Collected data entries:
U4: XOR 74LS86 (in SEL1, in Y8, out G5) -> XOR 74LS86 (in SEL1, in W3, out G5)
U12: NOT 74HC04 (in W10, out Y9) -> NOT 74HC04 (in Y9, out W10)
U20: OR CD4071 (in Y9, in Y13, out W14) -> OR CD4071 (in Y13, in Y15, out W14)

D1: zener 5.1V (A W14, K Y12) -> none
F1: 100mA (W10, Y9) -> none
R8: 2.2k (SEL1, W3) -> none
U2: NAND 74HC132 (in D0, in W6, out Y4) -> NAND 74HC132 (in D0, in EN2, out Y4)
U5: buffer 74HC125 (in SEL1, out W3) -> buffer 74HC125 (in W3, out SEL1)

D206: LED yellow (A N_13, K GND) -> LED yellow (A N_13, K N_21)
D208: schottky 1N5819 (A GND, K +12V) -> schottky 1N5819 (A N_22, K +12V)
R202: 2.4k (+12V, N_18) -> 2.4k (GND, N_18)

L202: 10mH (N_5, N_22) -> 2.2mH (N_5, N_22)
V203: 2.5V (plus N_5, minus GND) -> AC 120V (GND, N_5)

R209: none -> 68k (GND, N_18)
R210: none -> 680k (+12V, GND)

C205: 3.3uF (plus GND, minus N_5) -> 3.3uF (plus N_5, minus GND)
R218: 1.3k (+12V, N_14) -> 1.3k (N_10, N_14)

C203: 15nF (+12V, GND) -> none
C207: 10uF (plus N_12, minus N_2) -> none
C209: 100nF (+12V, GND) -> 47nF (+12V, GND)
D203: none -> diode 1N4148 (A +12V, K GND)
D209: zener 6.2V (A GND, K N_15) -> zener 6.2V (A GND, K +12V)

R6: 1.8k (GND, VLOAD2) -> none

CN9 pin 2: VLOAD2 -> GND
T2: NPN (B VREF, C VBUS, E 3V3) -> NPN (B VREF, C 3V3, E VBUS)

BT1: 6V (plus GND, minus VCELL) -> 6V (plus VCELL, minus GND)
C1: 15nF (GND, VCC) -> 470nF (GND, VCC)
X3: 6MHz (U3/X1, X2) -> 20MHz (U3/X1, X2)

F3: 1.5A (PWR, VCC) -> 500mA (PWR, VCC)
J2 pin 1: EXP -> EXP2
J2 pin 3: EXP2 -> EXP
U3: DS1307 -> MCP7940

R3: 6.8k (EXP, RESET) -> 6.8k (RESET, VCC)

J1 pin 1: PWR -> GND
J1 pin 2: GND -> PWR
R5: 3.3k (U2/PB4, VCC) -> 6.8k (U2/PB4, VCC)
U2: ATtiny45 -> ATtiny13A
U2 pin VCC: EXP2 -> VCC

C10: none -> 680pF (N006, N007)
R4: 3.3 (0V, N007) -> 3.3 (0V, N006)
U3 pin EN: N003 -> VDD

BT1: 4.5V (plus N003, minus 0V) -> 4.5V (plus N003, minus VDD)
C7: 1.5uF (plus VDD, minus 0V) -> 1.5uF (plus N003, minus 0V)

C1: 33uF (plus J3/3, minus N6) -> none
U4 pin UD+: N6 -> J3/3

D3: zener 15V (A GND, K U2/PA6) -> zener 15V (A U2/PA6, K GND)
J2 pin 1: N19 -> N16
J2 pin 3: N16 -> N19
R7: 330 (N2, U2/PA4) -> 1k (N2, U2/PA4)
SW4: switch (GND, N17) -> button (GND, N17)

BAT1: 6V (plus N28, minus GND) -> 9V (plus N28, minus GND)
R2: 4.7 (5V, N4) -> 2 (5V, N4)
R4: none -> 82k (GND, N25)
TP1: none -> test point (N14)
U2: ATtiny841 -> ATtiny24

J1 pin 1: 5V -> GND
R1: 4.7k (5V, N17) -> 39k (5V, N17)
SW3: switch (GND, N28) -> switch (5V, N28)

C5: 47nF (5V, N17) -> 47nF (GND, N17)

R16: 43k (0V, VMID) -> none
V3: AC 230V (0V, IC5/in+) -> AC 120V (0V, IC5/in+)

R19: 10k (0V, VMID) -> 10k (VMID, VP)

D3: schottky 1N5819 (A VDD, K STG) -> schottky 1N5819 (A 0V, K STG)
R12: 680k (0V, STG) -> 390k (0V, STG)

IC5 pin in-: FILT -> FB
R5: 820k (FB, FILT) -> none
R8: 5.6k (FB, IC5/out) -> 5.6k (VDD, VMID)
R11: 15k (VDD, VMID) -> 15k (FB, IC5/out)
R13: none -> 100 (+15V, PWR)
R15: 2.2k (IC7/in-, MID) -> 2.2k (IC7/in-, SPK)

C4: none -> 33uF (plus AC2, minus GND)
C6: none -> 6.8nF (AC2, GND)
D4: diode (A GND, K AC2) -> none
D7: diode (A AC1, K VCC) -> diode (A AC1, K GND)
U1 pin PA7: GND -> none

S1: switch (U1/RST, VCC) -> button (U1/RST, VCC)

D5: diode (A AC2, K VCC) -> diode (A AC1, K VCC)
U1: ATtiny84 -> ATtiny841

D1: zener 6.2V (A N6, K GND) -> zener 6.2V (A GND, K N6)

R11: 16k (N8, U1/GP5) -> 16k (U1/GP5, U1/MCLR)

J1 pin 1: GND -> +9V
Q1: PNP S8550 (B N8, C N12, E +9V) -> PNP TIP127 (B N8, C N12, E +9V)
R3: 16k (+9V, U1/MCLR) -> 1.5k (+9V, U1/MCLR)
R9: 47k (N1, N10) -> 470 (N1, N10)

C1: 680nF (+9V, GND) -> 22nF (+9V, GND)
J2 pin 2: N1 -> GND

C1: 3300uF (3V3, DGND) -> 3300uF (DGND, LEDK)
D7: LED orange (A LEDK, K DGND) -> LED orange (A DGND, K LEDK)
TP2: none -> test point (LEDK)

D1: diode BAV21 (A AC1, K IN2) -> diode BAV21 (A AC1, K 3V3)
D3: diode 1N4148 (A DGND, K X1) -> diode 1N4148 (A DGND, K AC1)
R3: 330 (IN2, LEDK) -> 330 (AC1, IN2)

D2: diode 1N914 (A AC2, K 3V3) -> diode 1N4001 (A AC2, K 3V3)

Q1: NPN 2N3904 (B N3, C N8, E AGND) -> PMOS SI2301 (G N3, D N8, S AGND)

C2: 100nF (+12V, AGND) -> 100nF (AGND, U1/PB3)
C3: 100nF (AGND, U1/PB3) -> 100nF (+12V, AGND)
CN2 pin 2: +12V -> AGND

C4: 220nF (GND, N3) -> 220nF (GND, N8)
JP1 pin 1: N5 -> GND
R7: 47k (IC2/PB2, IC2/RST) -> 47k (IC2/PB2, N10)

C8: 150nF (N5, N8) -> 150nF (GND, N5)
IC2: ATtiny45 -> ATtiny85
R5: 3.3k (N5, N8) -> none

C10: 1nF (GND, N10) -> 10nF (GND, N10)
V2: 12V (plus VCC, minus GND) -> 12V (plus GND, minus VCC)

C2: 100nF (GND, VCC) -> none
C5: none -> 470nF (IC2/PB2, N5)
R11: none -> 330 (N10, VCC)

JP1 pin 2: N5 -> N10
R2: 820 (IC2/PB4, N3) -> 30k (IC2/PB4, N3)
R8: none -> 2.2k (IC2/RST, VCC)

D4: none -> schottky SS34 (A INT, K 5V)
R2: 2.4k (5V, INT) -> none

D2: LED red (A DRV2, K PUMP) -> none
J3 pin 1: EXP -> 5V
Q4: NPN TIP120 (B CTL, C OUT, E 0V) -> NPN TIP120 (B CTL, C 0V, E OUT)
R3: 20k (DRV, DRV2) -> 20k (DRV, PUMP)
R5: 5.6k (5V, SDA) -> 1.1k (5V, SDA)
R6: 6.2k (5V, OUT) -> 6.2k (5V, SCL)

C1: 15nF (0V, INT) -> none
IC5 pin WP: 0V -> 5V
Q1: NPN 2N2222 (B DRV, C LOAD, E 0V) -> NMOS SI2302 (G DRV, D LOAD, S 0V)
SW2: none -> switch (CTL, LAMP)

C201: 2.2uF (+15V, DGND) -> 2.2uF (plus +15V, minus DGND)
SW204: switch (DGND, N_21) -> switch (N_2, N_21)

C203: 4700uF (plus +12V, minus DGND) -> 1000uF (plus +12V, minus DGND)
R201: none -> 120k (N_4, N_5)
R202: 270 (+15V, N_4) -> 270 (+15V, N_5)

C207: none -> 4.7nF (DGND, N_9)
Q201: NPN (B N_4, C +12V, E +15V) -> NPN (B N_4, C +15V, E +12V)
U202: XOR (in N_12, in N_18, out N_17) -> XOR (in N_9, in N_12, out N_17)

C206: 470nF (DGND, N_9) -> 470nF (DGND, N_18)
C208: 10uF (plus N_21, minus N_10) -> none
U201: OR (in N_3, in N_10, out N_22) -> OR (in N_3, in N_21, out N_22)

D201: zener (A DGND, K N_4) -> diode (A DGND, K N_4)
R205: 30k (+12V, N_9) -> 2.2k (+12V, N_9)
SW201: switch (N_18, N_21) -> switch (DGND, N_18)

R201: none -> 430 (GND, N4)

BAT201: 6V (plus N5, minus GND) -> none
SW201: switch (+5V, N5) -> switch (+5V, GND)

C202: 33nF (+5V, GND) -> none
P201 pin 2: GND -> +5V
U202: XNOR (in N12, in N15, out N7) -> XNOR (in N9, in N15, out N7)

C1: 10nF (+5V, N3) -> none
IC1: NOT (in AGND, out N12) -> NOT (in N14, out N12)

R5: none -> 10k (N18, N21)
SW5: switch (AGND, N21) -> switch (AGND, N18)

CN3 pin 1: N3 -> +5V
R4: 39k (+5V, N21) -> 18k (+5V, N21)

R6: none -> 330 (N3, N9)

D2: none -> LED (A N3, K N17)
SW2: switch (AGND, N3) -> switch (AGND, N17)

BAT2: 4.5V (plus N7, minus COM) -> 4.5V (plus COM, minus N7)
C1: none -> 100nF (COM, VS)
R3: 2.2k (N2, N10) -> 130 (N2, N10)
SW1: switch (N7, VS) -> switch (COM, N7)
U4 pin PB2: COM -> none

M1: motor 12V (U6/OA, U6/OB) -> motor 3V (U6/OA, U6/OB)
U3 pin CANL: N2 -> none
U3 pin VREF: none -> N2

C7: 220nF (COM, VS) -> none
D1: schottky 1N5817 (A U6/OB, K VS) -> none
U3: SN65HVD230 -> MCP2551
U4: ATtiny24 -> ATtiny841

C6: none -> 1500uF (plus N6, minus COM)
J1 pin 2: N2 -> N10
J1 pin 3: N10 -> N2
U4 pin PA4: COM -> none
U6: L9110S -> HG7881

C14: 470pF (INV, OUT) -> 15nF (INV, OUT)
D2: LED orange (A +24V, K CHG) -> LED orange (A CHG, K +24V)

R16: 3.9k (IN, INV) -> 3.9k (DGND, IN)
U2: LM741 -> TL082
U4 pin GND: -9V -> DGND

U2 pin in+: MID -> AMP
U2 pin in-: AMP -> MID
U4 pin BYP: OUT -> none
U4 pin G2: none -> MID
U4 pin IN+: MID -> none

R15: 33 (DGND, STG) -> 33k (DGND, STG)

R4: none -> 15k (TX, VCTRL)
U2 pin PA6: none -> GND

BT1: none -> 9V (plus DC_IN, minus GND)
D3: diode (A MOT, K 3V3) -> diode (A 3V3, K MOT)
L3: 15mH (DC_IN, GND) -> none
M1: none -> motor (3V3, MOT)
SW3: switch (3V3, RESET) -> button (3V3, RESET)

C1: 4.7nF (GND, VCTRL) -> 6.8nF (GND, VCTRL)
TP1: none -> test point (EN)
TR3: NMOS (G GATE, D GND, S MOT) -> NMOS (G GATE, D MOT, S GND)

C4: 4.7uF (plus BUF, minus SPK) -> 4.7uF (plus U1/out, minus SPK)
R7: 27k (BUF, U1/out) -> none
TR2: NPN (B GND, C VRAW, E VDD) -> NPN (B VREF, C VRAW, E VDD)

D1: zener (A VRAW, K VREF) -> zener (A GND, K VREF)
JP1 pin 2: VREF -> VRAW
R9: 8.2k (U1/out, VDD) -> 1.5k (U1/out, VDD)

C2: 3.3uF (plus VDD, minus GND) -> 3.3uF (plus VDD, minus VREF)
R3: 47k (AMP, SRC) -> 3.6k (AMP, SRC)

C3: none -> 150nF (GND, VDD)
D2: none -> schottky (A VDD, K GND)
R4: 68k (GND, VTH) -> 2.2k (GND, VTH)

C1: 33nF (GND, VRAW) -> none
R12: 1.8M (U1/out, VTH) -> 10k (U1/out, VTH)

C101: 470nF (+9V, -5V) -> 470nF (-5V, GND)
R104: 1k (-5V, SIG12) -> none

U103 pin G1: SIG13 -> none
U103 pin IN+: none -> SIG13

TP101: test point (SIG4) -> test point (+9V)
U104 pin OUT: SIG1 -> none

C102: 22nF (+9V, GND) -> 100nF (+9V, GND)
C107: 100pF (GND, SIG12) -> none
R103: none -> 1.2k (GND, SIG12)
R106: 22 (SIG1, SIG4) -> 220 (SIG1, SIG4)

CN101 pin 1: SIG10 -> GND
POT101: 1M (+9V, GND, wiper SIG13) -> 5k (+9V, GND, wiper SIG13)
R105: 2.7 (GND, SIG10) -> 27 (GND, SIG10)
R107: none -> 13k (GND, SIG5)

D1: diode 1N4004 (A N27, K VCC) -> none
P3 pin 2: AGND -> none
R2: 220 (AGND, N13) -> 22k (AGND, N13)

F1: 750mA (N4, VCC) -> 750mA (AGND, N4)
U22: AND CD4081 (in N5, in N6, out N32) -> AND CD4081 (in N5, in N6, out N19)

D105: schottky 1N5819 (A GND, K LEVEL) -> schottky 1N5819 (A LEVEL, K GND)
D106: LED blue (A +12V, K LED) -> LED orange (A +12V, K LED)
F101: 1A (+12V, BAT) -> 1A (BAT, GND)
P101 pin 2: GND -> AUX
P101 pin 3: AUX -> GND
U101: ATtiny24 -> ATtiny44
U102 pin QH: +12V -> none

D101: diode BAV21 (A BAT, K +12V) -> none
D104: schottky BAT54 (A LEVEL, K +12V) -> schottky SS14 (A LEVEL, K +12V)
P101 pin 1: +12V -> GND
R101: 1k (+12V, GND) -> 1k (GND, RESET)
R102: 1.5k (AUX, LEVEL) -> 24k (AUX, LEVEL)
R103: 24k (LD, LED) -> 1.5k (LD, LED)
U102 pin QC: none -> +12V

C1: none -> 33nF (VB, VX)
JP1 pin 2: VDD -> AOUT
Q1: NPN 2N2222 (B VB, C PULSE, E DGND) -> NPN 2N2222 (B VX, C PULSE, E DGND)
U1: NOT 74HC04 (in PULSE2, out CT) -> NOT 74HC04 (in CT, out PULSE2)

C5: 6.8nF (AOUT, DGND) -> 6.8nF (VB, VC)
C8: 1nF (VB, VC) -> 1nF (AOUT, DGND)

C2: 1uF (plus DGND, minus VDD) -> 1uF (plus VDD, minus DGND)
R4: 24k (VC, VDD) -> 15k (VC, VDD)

(Exercise brief):
What you return should be exactly the lines above, starting at the one with "SW201: switch (+5V, N5) -> switch (+5V, GND)" and ending at the one with "IC1: NOT (in", and nothing else.

(Final answer):
SW201: switch (+5V, N5) -> switch (+5V, GND)

C202: 33nF (+5V, GND) -> none
P201 pin 2: GND -> +5V
U202: XNOR (in N12, in N15, out N7) -> XNOR (in N9, in N15, out N7)

C1: 10nF (+5V, N3) -> none
IC1: NOT (in AGND, out N12) -> NOT (in N14, out N12)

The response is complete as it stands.